[GIVEN DATA Boundary: Start]
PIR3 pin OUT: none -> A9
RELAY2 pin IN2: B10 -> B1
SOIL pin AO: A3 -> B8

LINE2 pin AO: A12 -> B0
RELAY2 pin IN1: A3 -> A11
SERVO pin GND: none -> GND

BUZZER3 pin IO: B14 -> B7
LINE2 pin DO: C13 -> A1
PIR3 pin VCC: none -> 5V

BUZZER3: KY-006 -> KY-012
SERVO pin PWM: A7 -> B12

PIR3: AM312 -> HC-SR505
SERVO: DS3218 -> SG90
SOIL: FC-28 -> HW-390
[GIVEN DATA Boundary: End]
[GIVEN DATA Boundary: Start]
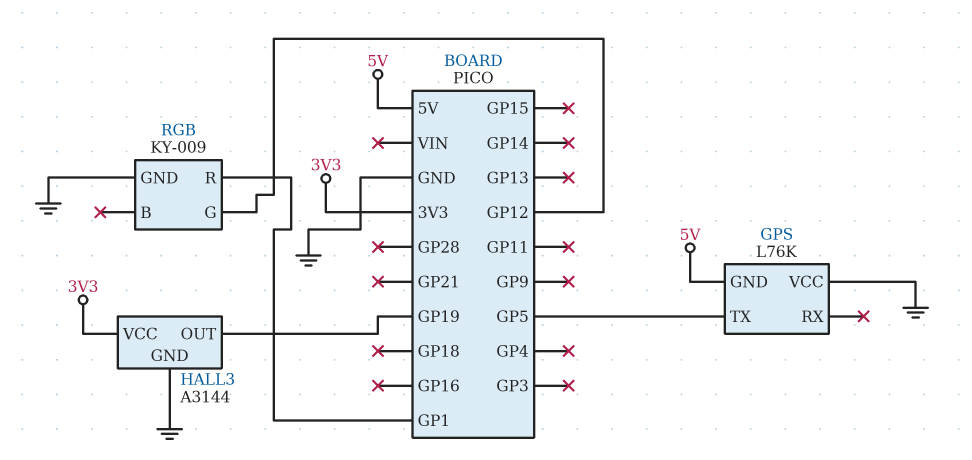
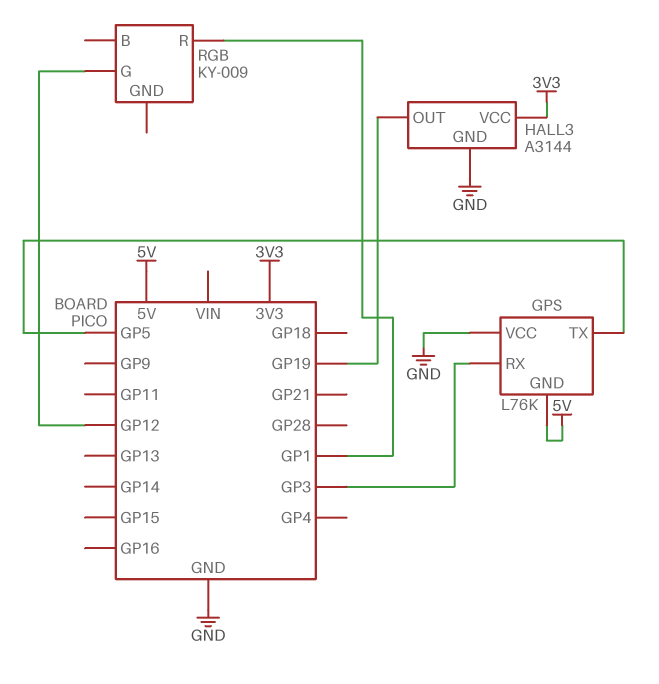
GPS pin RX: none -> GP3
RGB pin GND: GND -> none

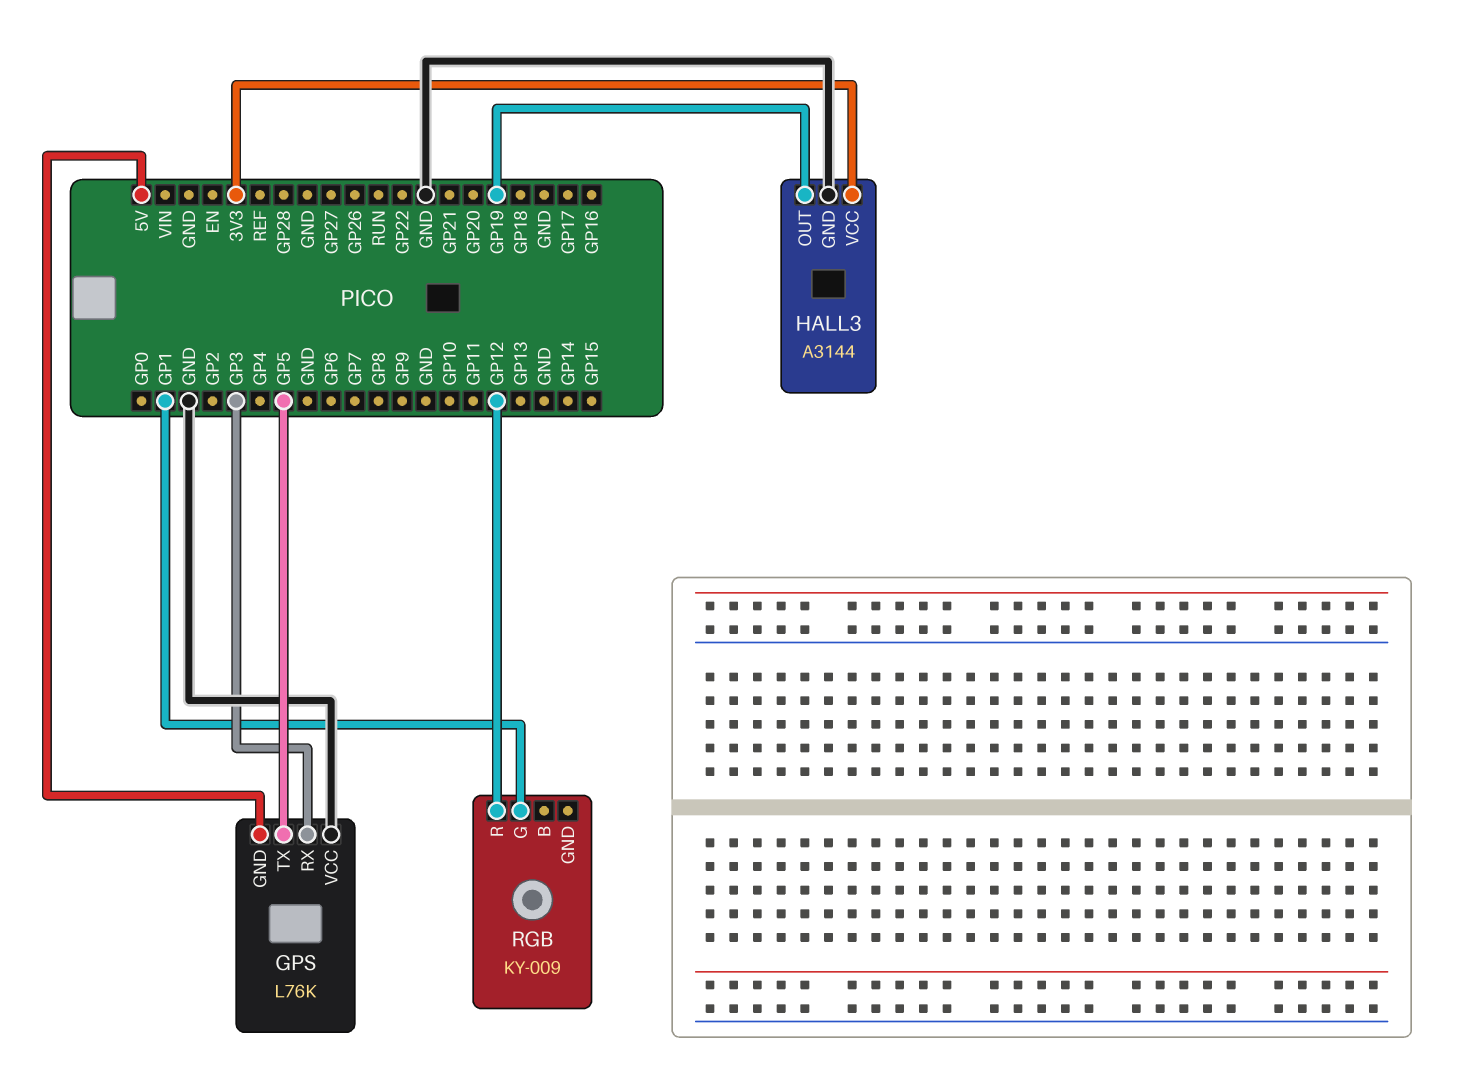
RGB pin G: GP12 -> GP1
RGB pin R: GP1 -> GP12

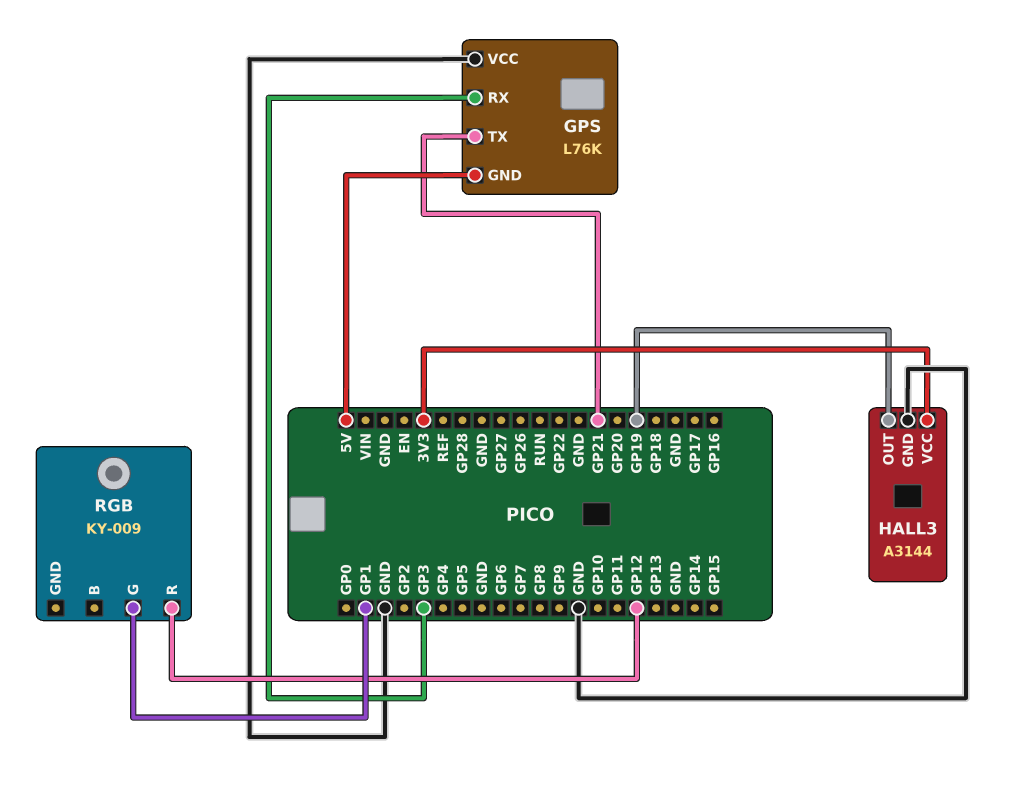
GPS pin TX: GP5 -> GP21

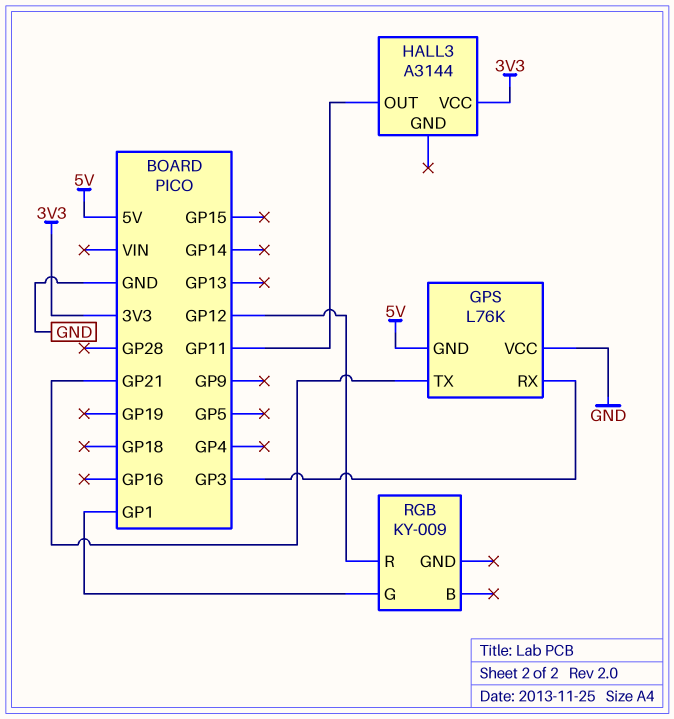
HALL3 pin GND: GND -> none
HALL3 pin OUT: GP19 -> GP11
[GIVEN DATA Boundary: End]
_REQUIREMENT_
The response must hold only the lines above from the line with "RELAY2 pin IN2: B10 -> B1" through the line with "SOIL: FC-28 -> HW-390", each copied exactly, both ends kept.

_ANSWER TO THE EXERCISE_
RELAY2 pin IN2: B10 -> B1
SOIL pin AO: A3 -> B8

LINE2 pin AO: A12 -> B0
RELAY2 pin IN1: A3 -> A11
SERVO pin GND: none -> GND

BUZZER3 pin IO: B14 -> B7
LINE2 pin DO: C13 -> A1
PIR3 pin VCC: none -> 5V

BUZZER3: KY-006 -> KY-012
SERVO pin PWM: A7 -> B12

PIR3: AM312 -> HC-SR505
SERVO: DS3218 -> SG90
SOIL: FC-28 -> HW-390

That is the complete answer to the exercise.